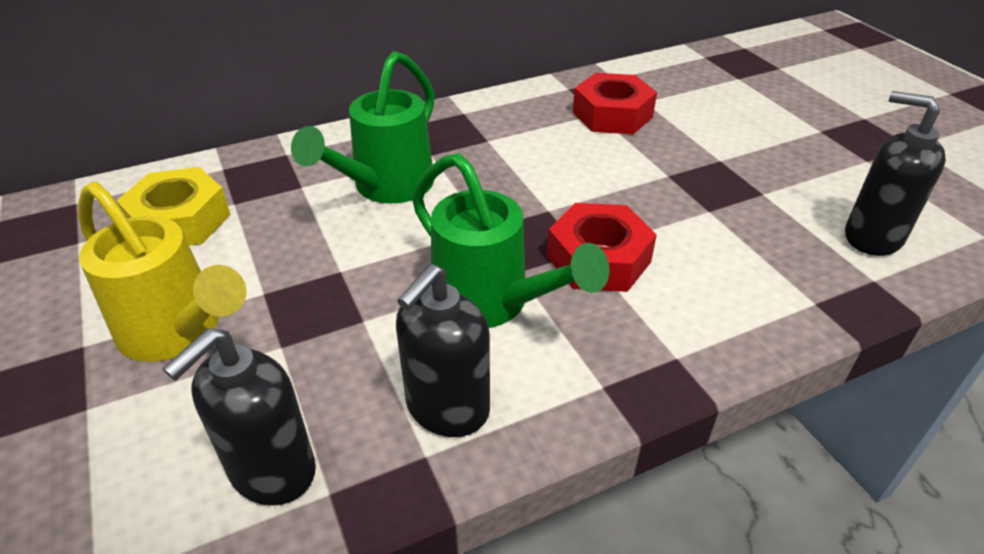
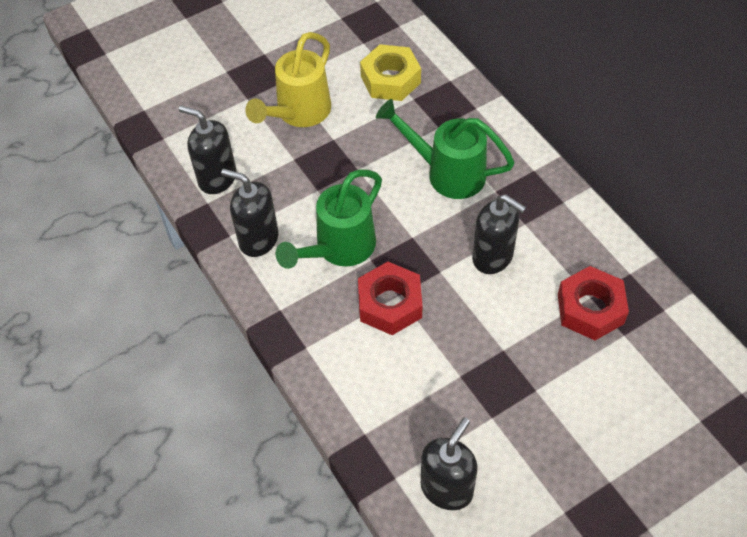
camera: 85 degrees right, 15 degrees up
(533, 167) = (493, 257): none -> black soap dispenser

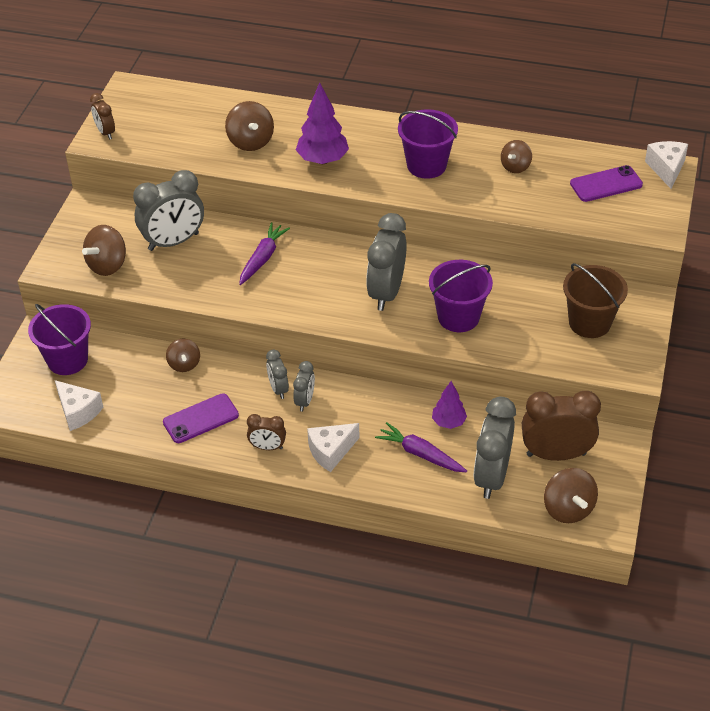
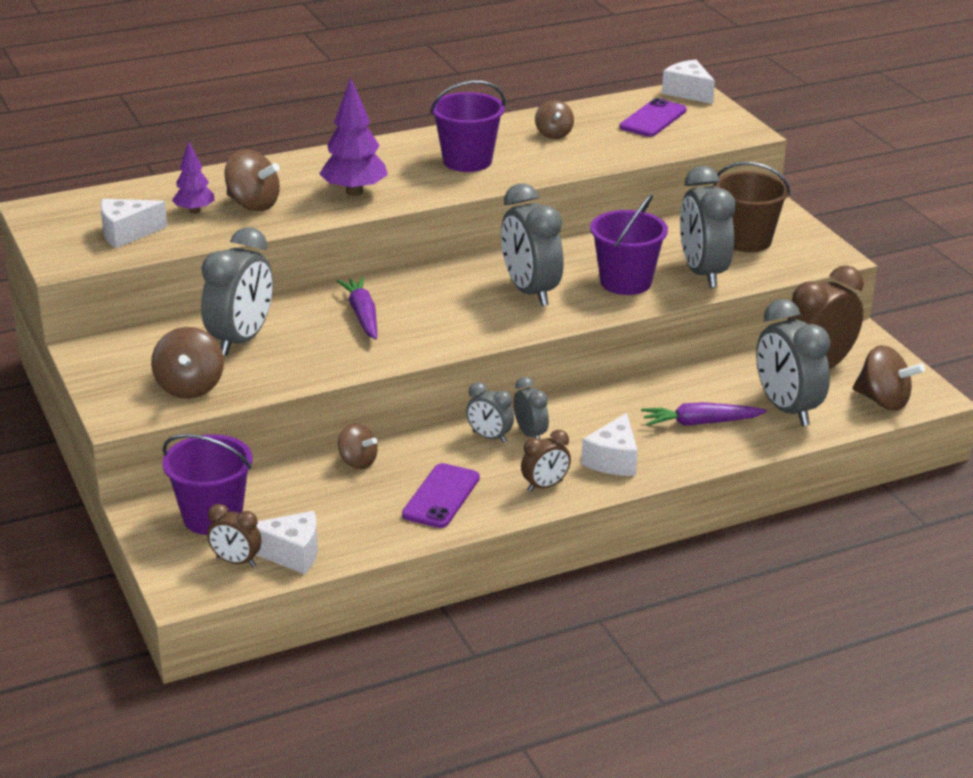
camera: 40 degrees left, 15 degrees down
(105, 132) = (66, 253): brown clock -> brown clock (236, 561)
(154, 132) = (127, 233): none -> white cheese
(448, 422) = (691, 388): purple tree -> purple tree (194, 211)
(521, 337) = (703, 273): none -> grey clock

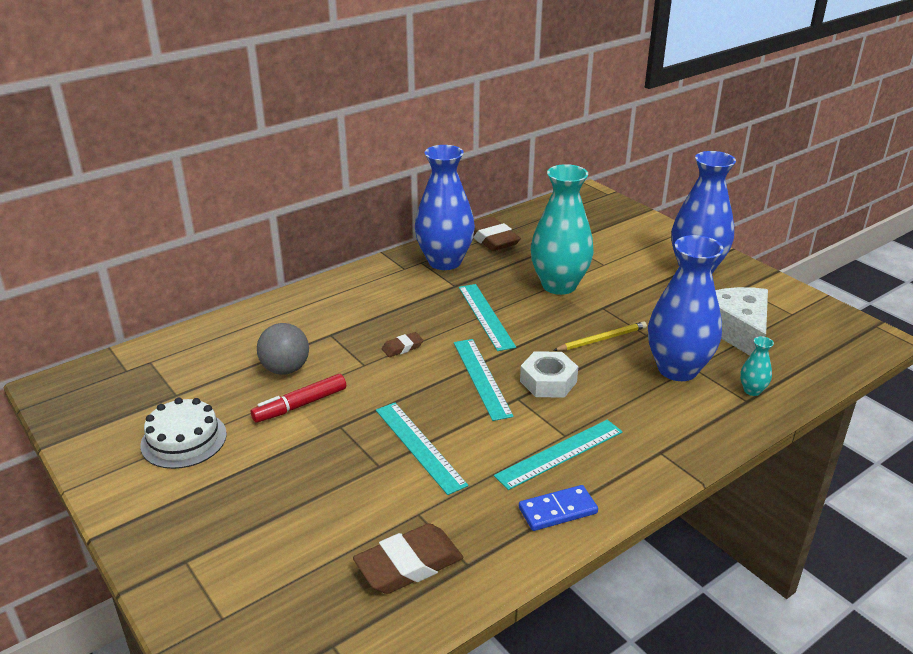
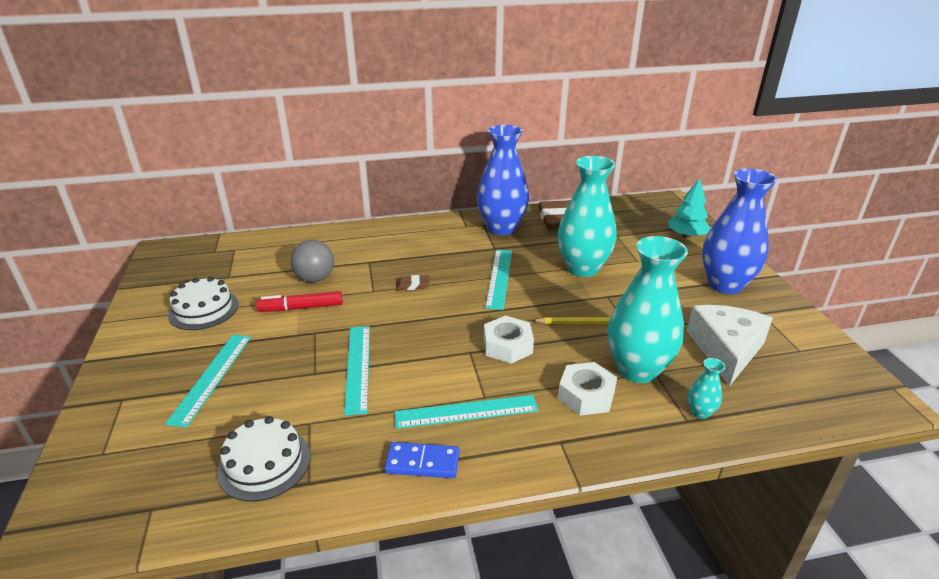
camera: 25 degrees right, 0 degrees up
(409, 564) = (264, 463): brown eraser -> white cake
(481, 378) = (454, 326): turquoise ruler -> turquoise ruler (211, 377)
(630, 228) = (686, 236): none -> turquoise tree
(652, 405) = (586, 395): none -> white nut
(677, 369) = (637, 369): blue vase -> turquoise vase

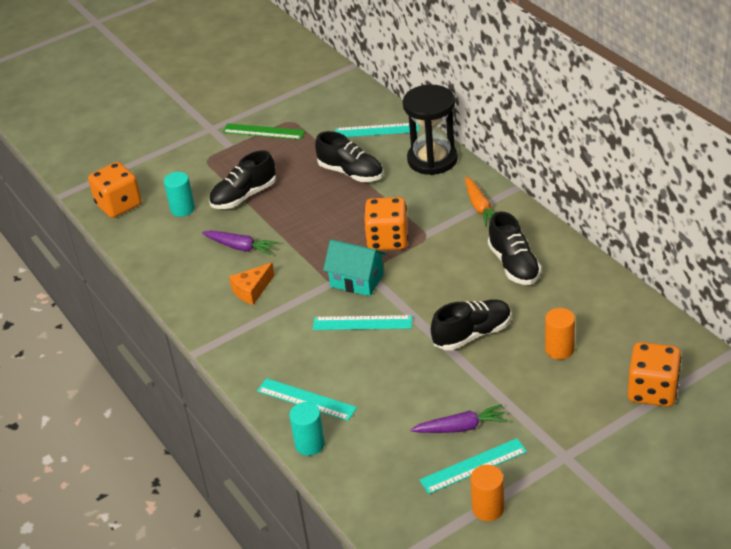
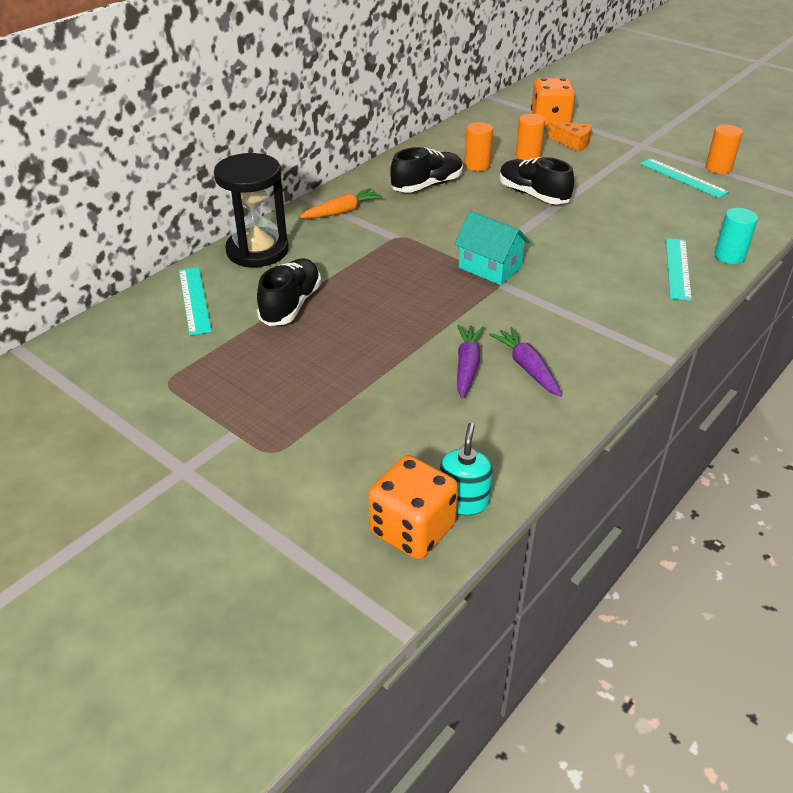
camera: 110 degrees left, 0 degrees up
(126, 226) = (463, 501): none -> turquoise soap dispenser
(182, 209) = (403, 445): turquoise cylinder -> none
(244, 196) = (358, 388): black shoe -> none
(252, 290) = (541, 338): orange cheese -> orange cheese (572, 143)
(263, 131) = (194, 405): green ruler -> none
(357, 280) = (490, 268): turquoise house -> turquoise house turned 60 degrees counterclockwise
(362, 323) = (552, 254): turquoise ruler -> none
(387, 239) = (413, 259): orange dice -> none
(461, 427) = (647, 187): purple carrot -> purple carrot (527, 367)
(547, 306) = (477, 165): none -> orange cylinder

|---|

TASK DETAILS
Every line from the one with "(521, 337) = (703, 273): none -> grey clock" through the one with "(362, 323) = (552, 254): turquoise" is to be reproduced exactly as written above, and the pictures are to be dropped.

WRITTEN ANSWER
(521, 337) = (703, 273): none -> grey clock

camera: 25 degrees right, 0 degrees up
(409, 564) = (264, 463): brown eraser -> white cake
(481, 378) = (454, 326): turquoise ruler -> turquoise ruler (211, 377)
(630, 228) = (686, 236): none -> turquoise tree
(652, 405) = (586, 395): none -> white nut
(677, 369) = (637, 369): blue vase -> turquoise vase

camera: 110 degrees left, 0 degrees up
(126, 226) = (463, 501): none -> turquoise soap dispenser
(182, 209) = (403, 445): turquoise cylinder -> none
(244, 196) = (358, 388): black shoe -> none
(252, 290) = (541, 338): orange cheese -> orange cheese (572, 143)
(263, 131) = (194, 405): green ruler -> none
(357, 280) = (490, 268): turquoise house -> turquoise house turned 60 degrees counterclockwise
(362, 323) = (552, 254): turquoise ruler -> none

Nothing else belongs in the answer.